*Task directions*:
Copied exactly and without pictures, the lines from the beginning of the entries through the one that holds "(390, 299) = (392, 176): yellow" should form the entire reply.

---------------

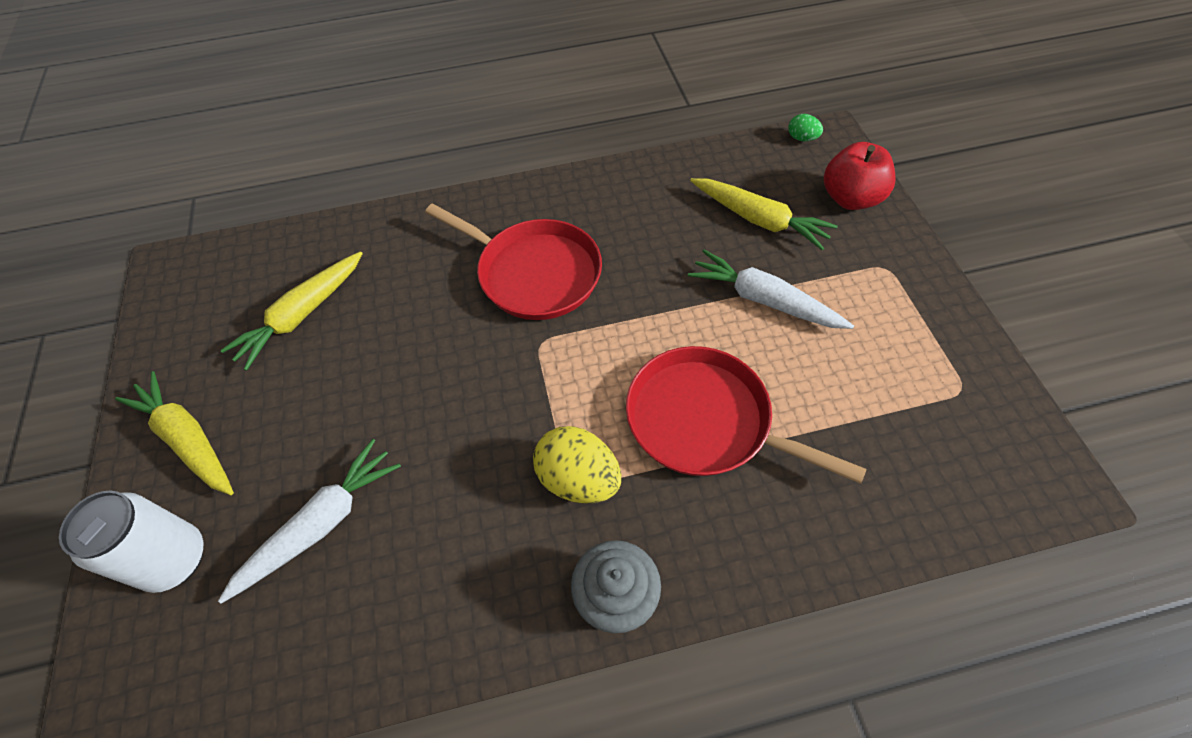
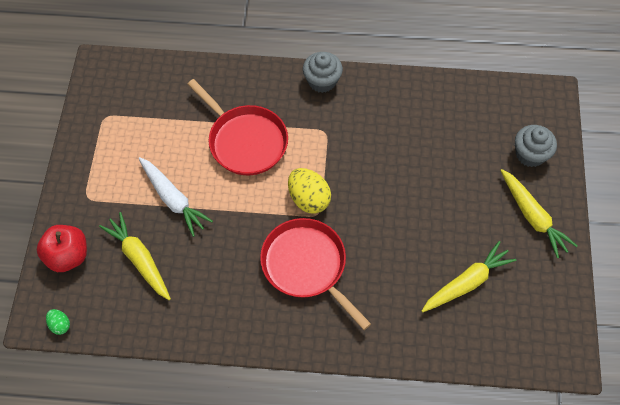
camera: 165 degrees left, 5 degrees up
(174, 559) = (530, 154): white can -> grey cupcake
(321, 524) = (456, 149): white carrot -> none
(578, 479) = (322, 133): yellow egg -> yellow egg (309, 199)

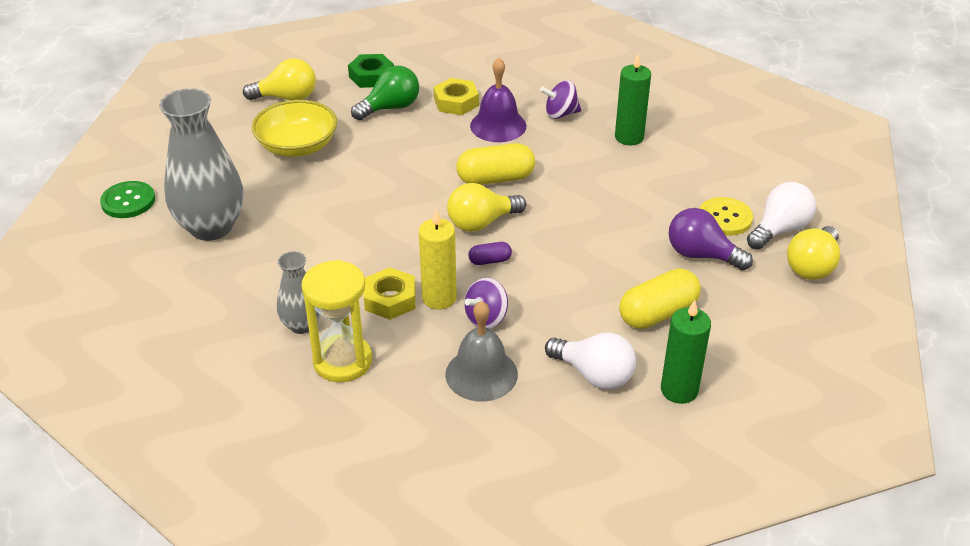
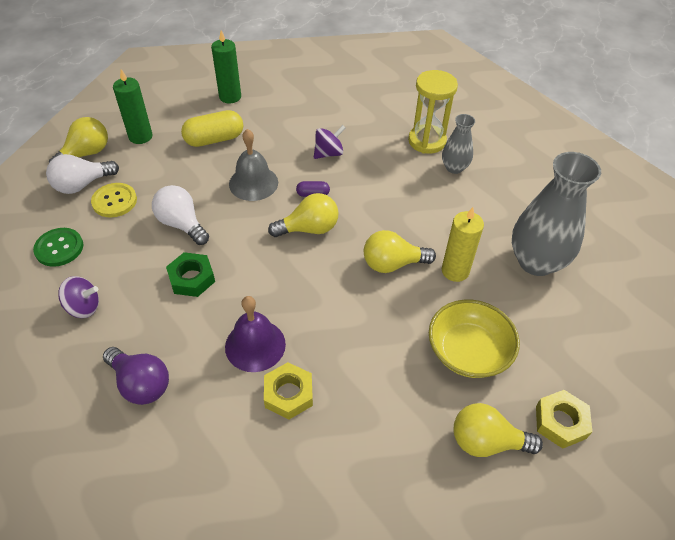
camera: 170 degrees left, 10 degrees up
(128, 201) = (620, 304): green button -> green button (59, 248)
(371, 76) = (381, 468): green nut -> green nut (192, 278)
(377, 203) = (392, 264): none -> yellow light bulb
(390, 108) = (365, 398): green light bulb -> none
(390, 299) = (392, 176): yellow nut -> yellow nut (560, 422)
(439, 298) = (357, 172): yellow candle -> yellow candle (455, 271)
(481, 374) = (342, 121): grey bell -> grey bell (253, 183)
(495, 179) = (282, 273): yellow capsule -> none
(560, 114) = (182, 351): purple spinning top -> purple spinning top (84, 307)
(594, 374) = (274, 111): white light bulb -> white light bulb (182, 224)
(629, 137) = (133, 304): green candle -> green candle (140, 136)
(701, 255) = (156, 174): purple light bulb -> purple light bulb (141, 384)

---------------

*Solution for this task*:
camera: 165 degrees left, 5 degrees up
(174, 559) = (530, 154): white can -> grey cupcake
(321, 524) = (456, 149): white carrot -> none
(578, 479) = (322, 133): yellow egg -> yellow egg (309, 199)

camera: 170 degrees left, 10 degrees up
(128, 201) = (620, 304): green button -> green button (59, 248)
(371, 76) = (381, 468): green nut -> green nut (192, 278)
(377, 203) = (392, 264): none -> yellow light bulb
(390, 108) = (365, 398): green light bulb -> none
(390, 299) = (392, 176): yellow nut -> yellow nut (560, 422)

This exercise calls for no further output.